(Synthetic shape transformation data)

▶

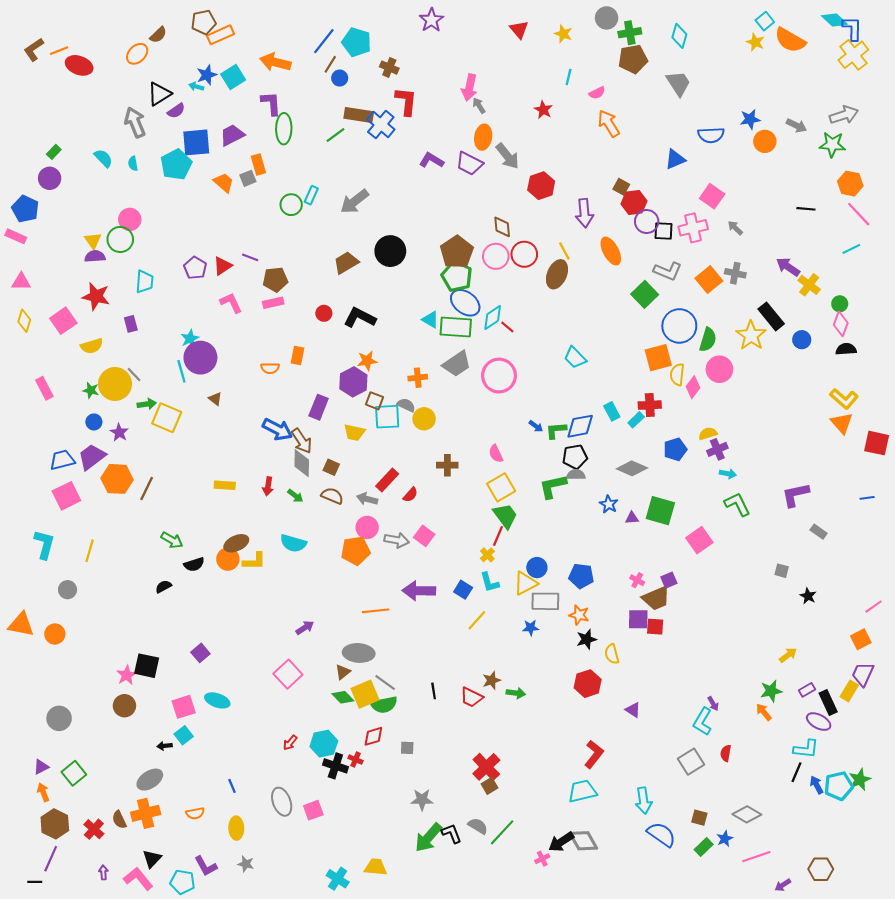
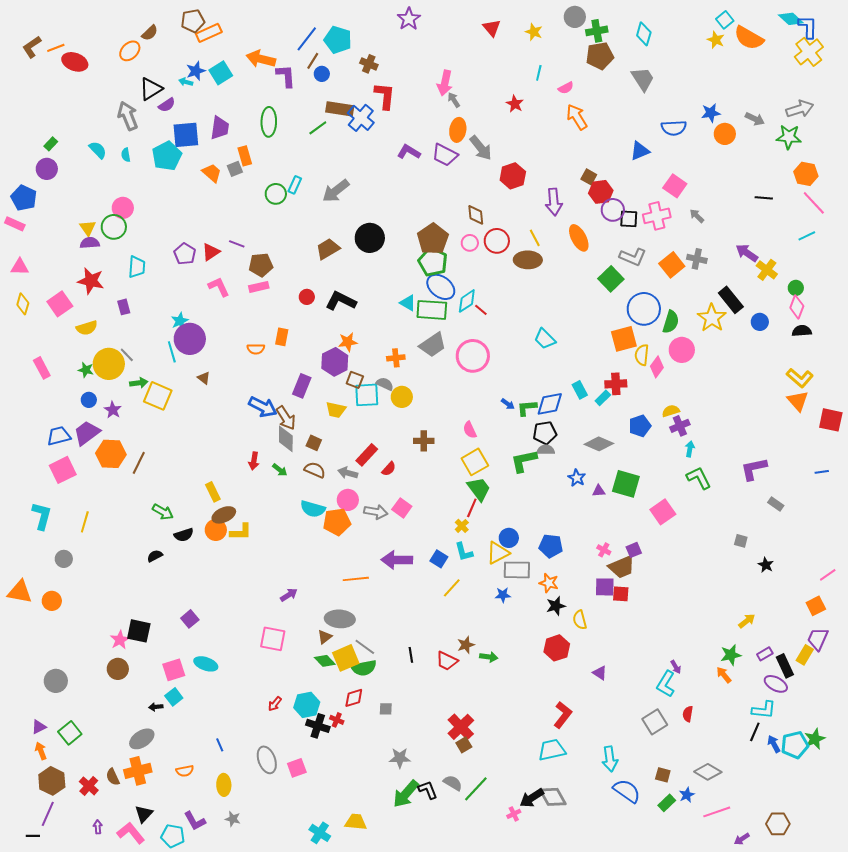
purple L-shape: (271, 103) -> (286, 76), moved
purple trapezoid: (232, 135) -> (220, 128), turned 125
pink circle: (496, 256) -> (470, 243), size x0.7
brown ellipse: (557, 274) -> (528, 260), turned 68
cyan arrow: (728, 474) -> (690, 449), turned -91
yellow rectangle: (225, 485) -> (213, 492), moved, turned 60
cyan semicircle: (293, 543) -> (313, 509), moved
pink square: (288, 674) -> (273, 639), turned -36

◀

Could the lines above be copied out exactly, with no image carried over?

- **Expected answer**:
purple L-shape: (271, 103) -> (286, 76), moved
purple trapezoid: (232, 135) -> (220, 128), turned 125
pink circle: (496, 256) -> (470, 243), size x0.7
brown ellipse: (557, 274) -> (528, 260), turned 68
cyan arrow: (728, 474) -> (690, 449), turned -91
yellow rectangle: (225, 485) -> (213, 492), moved, turned 60
cyan semicircle: (293, 543) -> (313, 509), moved
pink square: (288, 674) -> (273, 639), turned -36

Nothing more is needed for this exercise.